> **Instructions to follow**
Nothing but an exact repeat of the data, with pictures removed, belongs in the answer.

Coordinate-based object records:
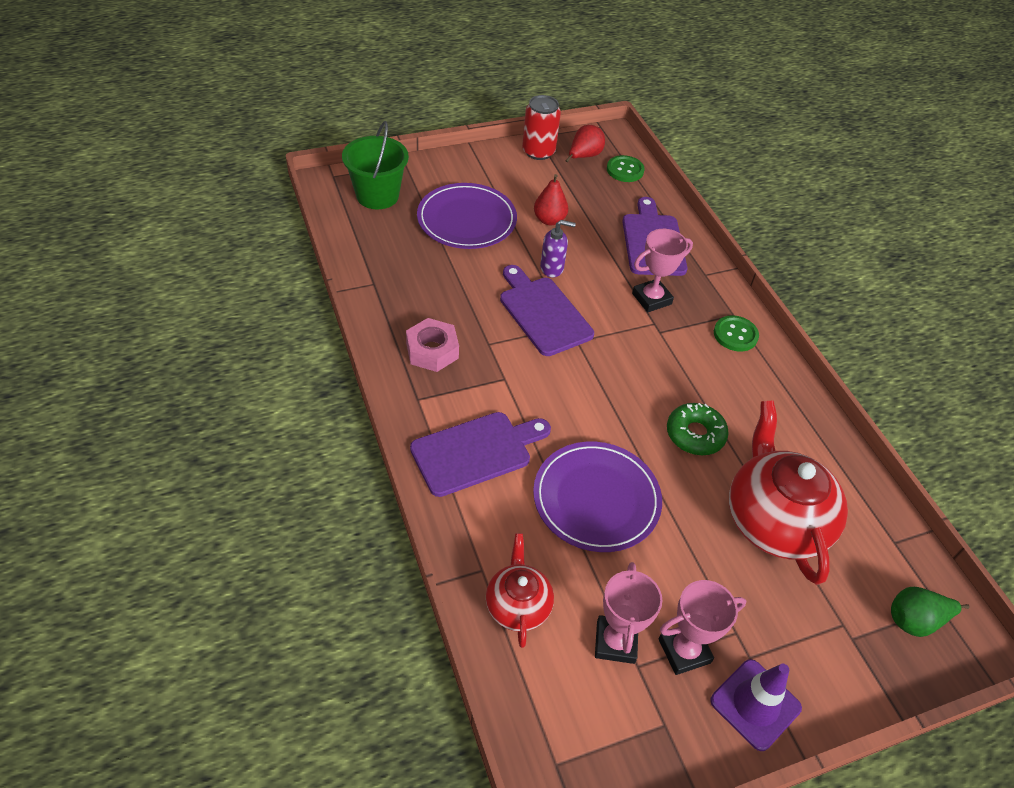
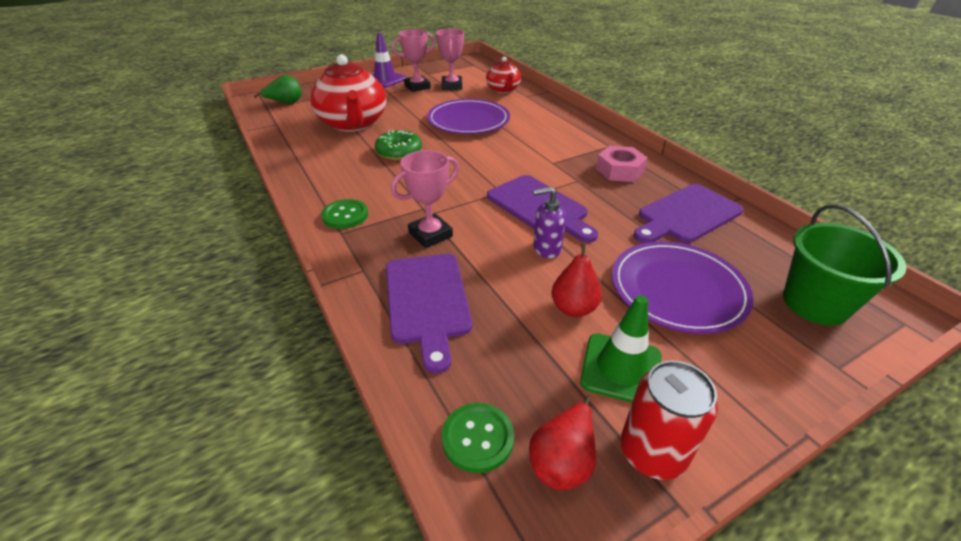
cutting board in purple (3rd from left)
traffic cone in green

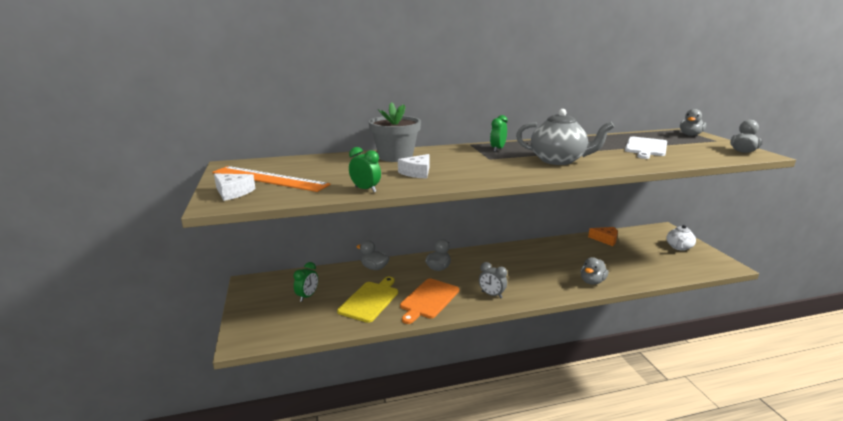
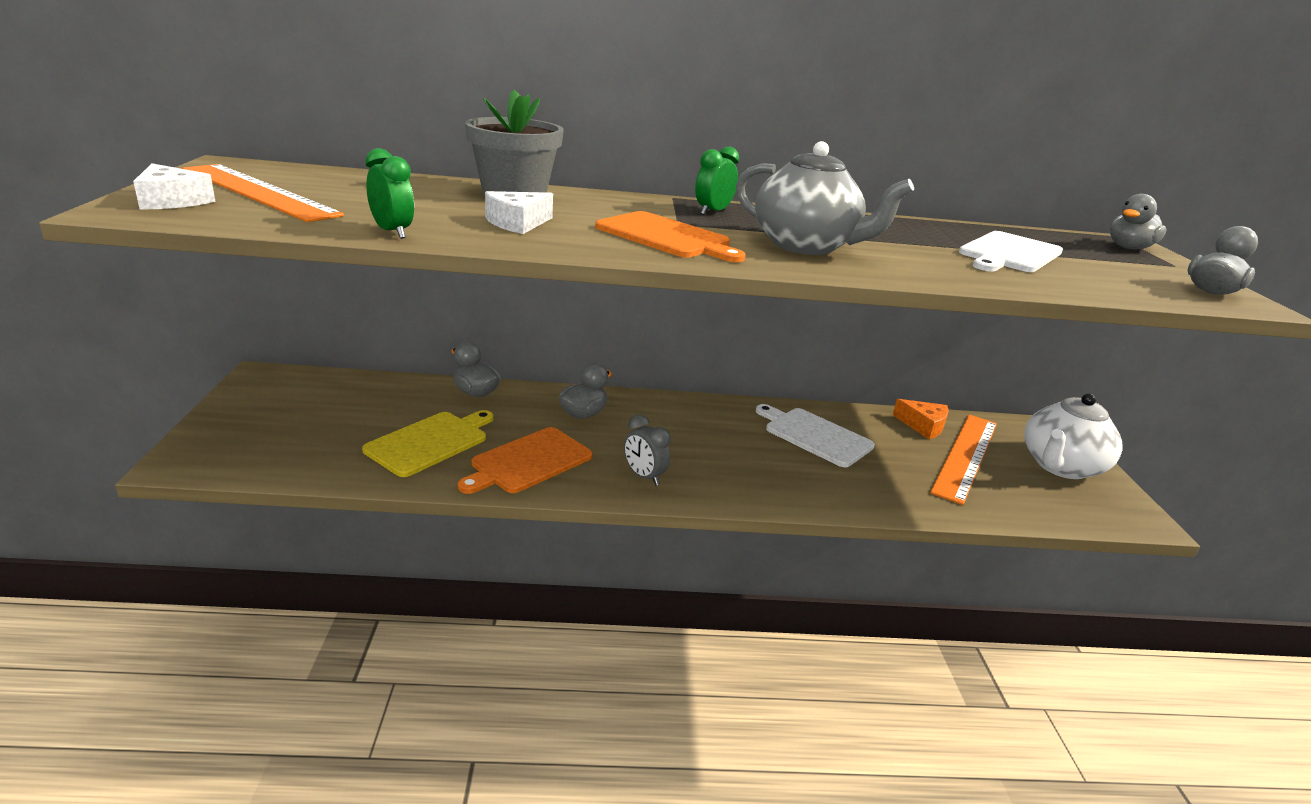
clock in green (1st from left in the first image)
duck in grey (3rd from left in the first image)
teapot in white
cutting board in orange (2nd from left)
cutting board in white (1st from left)
ruler in orange (2nd from left)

> **Answer for the task**
cutting board in purple (3rd from left)
traffic cone in green

clock in green (1st from left in the first image)
duck in grey (3rd from left in the first image)
teapot in white
cutting board in orange (2nd from left)
cutting board in white (1st from left)
ruler in orange (2nd from left)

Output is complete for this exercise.